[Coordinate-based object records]
*** Block opens ***

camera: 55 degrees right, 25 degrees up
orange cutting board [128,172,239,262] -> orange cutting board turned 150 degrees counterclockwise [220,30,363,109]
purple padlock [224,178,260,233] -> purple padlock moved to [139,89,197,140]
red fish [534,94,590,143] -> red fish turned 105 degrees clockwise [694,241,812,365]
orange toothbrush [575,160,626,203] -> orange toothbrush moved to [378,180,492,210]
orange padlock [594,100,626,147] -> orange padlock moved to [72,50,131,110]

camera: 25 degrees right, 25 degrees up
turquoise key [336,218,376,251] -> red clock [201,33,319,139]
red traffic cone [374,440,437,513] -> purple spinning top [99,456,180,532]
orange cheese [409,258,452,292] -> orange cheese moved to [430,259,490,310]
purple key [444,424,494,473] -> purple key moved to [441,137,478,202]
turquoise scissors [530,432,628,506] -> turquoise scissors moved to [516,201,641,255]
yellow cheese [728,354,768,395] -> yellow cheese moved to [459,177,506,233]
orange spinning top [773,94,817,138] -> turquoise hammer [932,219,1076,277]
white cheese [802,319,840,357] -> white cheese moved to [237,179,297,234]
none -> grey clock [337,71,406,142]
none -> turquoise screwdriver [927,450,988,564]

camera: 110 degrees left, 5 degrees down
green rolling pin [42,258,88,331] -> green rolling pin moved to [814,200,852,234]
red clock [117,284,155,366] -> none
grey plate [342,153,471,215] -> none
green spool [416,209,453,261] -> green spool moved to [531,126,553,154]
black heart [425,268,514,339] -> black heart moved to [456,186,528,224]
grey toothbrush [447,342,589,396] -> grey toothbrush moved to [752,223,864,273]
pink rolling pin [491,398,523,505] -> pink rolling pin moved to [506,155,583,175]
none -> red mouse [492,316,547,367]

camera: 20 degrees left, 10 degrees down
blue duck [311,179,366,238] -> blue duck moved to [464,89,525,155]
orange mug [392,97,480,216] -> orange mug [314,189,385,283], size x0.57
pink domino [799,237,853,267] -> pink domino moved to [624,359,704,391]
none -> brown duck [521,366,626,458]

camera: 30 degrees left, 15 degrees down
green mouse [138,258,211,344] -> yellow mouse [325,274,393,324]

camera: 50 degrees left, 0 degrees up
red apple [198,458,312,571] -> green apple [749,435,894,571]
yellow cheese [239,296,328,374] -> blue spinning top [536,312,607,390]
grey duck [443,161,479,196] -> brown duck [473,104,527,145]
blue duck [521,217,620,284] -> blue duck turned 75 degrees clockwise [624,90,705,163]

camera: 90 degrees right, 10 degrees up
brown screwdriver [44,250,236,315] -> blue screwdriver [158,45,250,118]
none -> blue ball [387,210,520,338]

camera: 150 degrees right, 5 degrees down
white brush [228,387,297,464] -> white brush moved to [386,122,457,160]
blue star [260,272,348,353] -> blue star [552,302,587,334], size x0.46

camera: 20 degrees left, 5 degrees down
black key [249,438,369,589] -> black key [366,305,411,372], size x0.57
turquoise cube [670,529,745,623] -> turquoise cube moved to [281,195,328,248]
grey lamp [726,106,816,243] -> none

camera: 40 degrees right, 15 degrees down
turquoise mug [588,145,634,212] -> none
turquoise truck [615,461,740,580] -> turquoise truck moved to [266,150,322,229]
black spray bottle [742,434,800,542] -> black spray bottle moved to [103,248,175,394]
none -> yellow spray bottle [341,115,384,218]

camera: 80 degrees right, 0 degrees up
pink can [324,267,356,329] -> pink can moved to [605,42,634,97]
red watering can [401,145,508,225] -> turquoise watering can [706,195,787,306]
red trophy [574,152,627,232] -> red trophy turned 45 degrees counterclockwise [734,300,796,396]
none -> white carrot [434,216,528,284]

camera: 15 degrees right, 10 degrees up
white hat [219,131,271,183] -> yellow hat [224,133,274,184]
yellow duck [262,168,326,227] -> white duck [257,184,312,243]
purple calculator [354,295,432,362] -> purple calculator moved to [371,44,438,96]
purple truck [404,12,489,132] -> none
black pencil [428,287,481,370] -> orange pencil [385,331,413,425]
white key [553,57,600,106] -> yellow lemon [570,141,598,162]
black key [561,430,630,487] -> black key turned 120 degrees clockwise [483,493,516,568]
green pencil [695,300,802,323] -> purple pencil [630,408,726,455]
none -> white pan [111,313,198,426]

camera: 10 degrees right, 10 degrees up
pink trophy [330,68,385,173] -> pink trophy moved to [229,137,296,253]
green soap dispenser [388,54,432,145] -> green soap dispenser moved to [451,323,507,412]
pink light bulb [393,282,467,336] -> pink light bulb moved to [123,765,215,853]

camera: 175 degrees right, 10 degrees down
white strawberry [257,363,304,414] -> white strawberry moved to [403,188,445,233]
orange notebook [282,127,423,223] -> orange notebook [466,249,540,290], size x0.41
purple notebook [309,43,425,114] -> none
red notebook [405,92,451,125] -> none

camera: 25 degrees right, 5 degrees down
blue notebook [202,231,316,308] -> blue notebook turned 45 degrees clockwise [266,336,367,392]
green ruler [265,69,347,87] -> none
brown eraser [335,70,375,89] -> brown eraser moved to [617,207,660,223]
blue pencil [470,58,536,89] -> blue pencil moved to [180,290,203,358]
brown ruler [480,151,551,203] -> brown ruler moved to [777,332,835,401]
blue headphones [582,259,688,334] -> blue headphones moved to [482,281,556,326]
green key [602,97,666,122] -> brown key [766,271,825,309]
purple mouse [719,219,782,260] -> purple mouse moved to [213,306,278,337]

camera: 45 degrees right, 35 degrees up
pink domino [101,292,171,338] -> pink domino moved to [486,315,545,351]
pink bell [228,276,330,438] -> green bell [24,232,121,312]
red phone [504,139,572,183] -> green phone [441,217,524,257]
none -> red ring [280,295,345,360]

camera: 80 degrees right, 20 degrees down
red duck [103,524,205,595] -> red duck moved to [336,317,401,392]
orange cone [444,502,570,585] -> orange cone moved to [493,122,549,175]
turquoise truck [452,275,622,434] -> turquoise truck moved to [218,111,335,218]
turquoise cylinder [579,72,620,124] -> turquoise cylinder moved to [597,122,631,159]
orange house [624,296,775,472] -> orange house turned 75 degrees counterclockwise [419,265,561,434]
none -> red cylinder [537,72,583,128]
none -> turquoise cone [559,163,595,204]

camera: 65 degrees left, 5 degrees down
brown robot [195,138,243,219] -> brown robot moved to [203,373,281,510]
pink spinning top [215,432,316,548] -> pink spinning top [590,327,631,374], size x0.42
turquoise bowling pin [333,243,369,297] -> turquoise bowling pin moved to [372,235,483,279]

*** Block closes ***

WHAT YOU NEED TO DO:
Within the records above, how many lines include the word "notebook"? State the number by itself.

WRITTEN RESPONSE:
4